* [WRITTEN PROBLEM]
Copy the data from its start through the line containing "25: (260, 80)", inclusive, and swap "top-left" for "upper-left" without touching anything else. Leave out the pictures.

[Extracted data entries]
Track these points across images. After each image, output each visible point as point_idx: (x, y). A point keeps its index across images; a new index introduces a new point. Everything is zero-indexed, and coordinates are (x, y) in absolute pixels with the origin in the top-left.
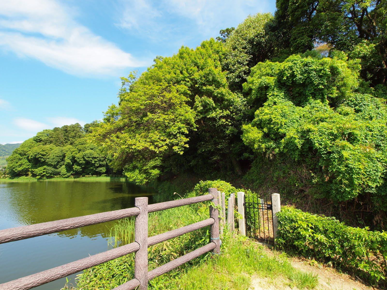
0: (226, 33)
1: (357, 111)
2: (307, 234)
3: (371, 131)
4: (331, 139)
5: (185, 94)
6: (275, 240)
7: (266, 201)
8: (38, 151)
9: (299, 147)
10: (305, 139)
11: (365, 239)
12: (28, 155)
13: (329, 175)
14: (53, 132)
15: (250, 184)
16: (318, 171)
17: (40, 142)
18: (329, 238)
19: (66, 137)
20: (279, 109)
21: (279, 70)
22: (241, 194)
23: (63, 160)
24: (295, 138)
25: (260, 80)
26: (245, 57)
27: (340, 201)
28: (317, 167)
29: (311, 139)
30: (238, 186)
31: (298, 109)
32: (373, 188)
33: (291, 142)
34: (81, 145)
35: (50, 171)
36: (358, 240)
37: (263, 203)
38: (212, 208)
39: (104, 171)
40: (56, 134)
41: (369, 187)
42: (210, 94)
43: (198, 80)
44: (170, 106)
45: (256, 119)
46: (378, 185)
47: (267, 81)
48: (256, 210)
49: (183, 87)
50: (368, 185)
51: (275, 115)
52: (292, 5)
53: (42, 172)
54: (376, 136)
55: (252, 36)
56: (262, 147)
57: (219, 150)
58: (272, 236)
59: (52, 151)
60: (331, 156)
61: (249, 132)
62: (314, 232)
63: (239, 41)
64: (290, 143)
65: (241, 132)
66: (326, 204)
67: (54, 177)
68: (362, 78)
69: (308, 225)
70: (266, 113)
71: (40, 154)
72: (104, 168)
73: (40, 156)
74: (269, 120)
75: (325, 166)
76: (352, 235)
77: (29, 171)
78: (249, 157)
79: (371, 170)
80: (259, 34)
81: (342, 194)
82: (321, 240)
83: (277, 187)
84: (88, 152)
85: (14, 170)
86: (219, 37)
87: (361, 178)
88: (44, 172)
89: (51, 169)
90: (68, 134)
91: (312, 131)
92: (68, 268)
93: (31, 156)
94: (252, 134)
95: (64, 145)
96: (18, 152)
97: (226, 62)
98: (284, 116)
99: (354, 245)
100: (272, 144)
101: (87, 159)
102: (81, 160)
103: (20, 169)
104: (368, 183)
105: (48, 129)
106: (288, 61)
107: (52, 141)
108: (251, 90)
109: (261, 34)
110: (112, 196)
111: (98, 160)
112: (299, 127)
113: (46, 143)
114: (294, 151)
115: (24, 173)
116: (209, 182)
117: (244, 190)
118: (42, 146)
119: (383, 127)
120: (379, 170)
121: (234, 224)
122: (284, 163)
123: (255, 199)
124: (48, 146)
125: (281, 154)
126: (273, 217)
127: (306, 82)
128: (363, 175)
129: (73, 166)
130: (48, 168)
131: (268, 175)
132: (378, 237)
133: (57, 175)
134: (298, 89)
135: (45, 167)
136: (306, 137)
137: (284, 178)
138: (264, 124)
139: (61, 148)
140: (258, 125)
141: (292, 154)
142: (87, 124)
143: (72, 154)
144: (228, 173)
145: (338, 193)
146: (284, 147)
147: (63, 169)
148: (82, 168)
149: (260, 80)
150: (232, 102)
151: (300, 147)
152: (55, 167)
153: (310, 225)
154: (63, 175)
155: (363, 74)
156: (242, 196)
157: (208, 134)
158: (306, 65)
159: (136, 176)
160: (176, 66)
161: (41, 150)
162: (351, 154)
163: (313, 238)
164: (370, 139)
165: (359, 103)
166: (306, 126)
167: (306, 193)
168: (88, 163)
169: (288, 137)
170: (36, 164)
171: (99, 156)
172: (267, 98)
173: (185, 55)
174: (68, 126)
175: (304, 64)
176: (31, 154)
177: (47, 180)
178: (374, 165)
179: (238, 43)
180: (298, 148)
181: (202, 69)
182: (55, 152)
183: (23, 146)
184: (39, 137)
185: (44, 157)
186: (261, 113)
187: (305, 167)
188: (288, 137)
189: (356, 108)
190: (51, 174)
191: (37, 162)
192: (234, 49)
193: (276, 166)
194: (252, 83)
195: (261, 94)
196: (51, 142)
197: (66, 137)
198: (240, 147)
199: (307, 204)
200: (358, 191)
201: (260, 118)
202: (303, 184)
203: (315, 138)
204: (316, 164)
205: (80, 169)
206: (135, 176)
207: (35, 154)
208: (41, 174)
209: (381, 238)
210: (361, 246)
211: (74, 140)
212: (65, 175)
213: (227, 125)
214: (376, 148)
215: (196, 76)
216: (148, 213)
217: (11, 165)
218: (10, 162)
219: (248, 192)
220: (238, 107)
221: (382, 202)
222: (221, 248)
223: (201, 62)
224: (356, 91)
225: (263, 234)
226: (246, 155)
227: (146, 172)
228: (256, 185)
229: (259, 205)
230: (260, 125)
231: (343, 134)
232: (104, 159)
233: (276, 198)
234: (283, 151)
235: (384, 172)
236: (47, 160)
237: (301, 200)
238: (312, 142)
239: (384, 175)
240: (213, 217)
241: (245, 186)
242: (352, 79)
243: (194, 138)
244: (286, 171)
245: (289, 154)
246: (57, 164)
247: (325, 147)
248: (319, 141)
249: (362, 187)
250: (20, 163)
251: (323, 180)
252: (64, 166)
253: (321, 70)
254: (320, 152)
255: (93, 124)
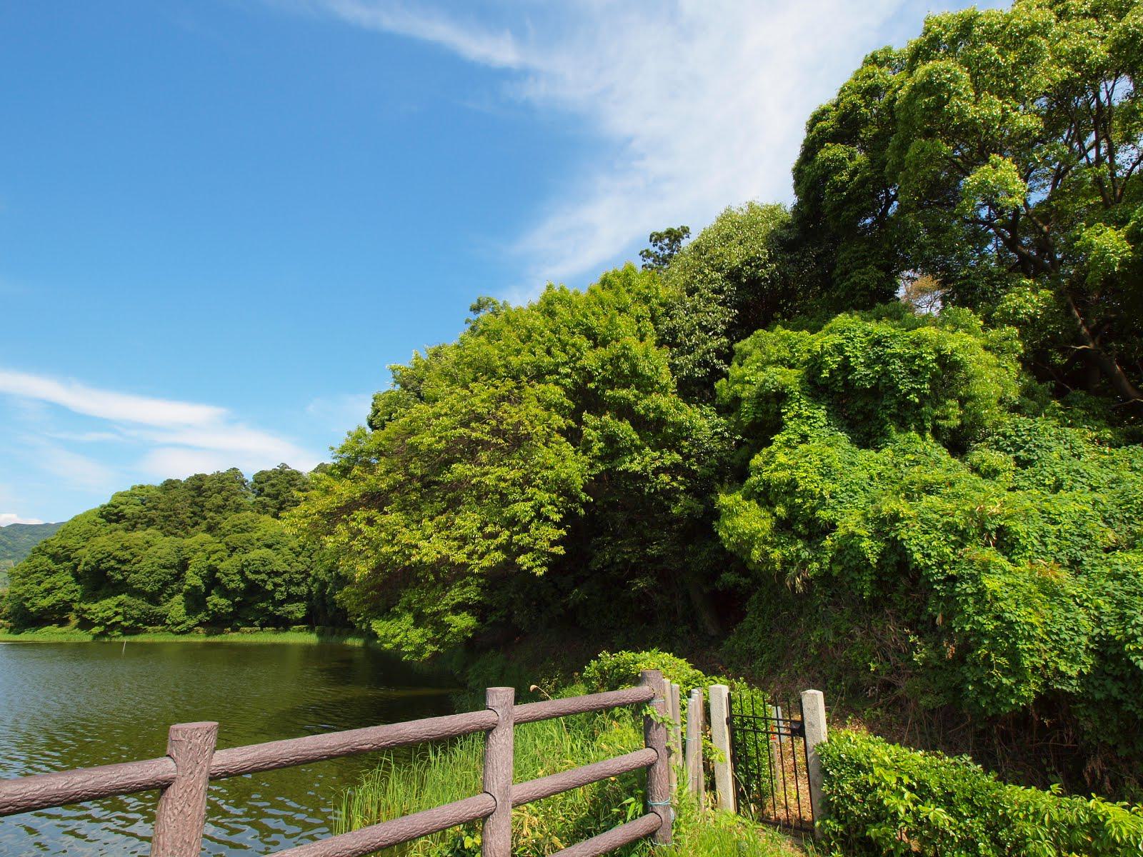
0: (667, 241)
1: (1023, 464)
2: (901, 804)
3: (1055, 523)
4: (953, 542)
5: (560, 408)
6: (817, 824)
7: (789, 711)
8: (109, 549)
9: (873, 560)
10: (886, 540)
11: (1050, 817)
12: (76, 561)
13: (956, 641)
14: (160, 494)
15: (744, 664)
16: (926, 628)
17: (117, 521)
18: (959, 817)
19: (197, 509)
20: (811, 453)
21: (809, 351)
22: (720, 690)
23: (178, 577)
24: (860, 537)
25: (761, 376)
26: (719, 315)
27: (990, 714)
28: (924, 617)
29: (903, 540)
30: (711, 669)
31: (864, 455)
32: (1071, 678)
33: (851, 546)
34: (238, 532)
35: (135, 613)
36: (1034, 821)
37: (780, 717)
38: (651, 720)
39: (300, 615)
40: (170, 499)
41: (1062, 675)
42: (624, 411)
43: (597, 370)
44: (518, 442)
45: (754, 479)
46: (1085, 671)
47: (780, 378)
48: (761, 737)
49: (554, 392)
50: (1057, 669)
51: (806, 471)
52: (832, 193)
53: (110, 613)
54: (1067, 535)
55: (736, 263)
56: (773, 556)
57: (652, 560)
58: (808, 816)
59: (151, 550)
60: (957, 590)
61: (737, 515)
62: (917, 800)
63: (703, 273)
64: (848, 547)
65: (714, 514)
66: (957, 724)
67: (145, 631)
68: (1029, 374)
69: (900, 780)
70: (781, 465)
71: (114, 558)
72: (302, 606)
73: (113, 563)
74: (788, 485)
75: (943, 616)
76: (1016, 807)
77: (72, 610)
78: (737, 585)
79: (1063, 628)
80: (753, 259)
81: (994, 694)
82: (936, 821)
83: (820, 672)
84: (255, 554)
85: (27, 604)
86: (647, 251)
87: (1038, 650)
88: (117, 614)
89: (139, 606)
90: (201, 500)
91: (903, 519)
92: (364, 838)
93: (86, 564)
94: (745, 519)
95: (187, 533)
96: (49, 550)
97: (671, 325)
98: (827, 472)
99: (1024, 837)
100: (800, 548)
101: (251, 576)
102: (233, 581)
103: (45, 603)
104: (1057, 663)
105: (145, 484)
106: (831, 331)
107: (154, 521)
108: (737, 400)
109: (760, 259)
110: (326, 693)
111: (284, 580)
112: (870, 508)
113: (134, 526)
114: (858, 570)
115: (56, 615)
116: (627, 656)
117: (726, 681)
118: (121, 533)
119: (1085, 512)
120: (1082, 630)
121: (703, 779)
122: (836, 604)
123: (758, 706)
124: (139, 535)
125: (825, 578)
126: (809, 756)
127: (881, 385)
128: (1042, 641)
129: (208, 599)
130: (131, 603)
131: (793, 639)
132: (1081, 813)
133: (155, 625)
134: (860, 404)
135: (123, 597)
136: (887, 534)
137: (836, 646)
138: (777, 495)
139: (178, 541)
140: (760, 494)
141: (853, 580)
142: (262, 473)
143: (208, 559)
144: (679, 630)
145: (981, 693)
146: (833, 560)
147: (175, 608)
148: (234, 604)
149: (761, 376)
150: (687, 429)
151: (875, 561)
152: (153, 598)
153: (906, 780)
154: (173, 624)
155: (1034, 363)
156: (721, 696)
157: (621, 516)
158: (877, 342)
159: (402, 634)
160: (535, 336)
161: (118, 546)
162: (1007, 585)
163: (916, 815)
164: (1054, 544)
165: (1026, 442)
166: (890, 505)
167: (899, 692)
168: (254, 590)
169: (841, 532)
170: (96, 589)
171: (288, 568)
172: (783, 423)
173: (558, 308)
174: (206, 476)
175: (872, 340)
176: (86, 556)
177: (126, 639)
178: (1069, 616)
179: (700, 277)
180: (870, 565)
181: (605, 343)
182: (158, 554)
183: (65, 530)
184: (116, 507)
185: (123, 568)
186: (767, 463)
187: (891, 617)
188: (841, 532)
189: (1018, 454)
190: (137, 620)
191: (99, 581)
192: (691, 293)
193: (813, 612)
194: (741, 380)
195: (766, 412)
196: (151, 522)
197: (197, 509)
198: (713, 556)
199: (904, 724)
200: (1033, 687)
201: (765, 475)
202: (887, 666)
203: (913, 539)
204: (920, 610)
205: (228, 606)
206: (399, 633)
207: (100, 556)
208: (109, 619)
209: (1090, 815)
210: (1043, 838)
211: (218, 518)
212: (179, 624)
213: (675, 490)
214: (1070, 567)
215: (590, 359)
216: (515, 724)
217: (20, 590)
218: (18, 580)
219: (737, 685)
220: (703, 444)
221: (1100, 718)
222: (674, 831)
223: (599, 324)
224: (1015, 409)
225: (783, 811)
226: (729, 577)
227: (441, 627)
228: (762, 668)
229: (770, 722)
230: (765, 496)
231: (983, 530)
232: (304, 579)
233: (814, 701)
234: (830, 569)
235: (1094, 634)
236: (132, 575)
237: (888, 711)
238: (905, 548)
239: (1097, 642)
240: (654, 746)
241: (729, 670)
242: (993, 371)
243: (583, 528)
244: (843, 627)
245: (848, 579)
246: (161, 591)
247: (940, 565)
248: (923, 548)
249: (1042, 675)
250: (49, 586)
251: (941, 656)
252: (179, 598)
253: (914, 357)
254: (928, 575)
255: (281, 473)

* [RESPONSE]
Track these points across images. After each image, output each visible point as point_idx: (x, y). A point keeps its index across images; a new index introduces a new point. Everything is zero-indexed, and coordinates are (x, y) in absolute pixels with the origin in the upper-left.
0: (226, 33)
1: (357, 111)
2: (307, 234)
3: (371, 131)
4: (331, 139)
5: (185, 94)
6: (275, 240)
7: (266, 201)
8: (38, 151)
9: (299, 147)
10: (305, 139)
11: (365, 239)
12: (28, 155)
13: (329, 175)
14: (53, 132)
15: (250, 184)
16: (318, 171)
17: (40, 142)
18: (329, 238)
19: (66, 137)
20: (279, 109)
21: (279, 70)
22: (241, 194)
23: (63, 160)
24: (295, 138)
25: (260, 80)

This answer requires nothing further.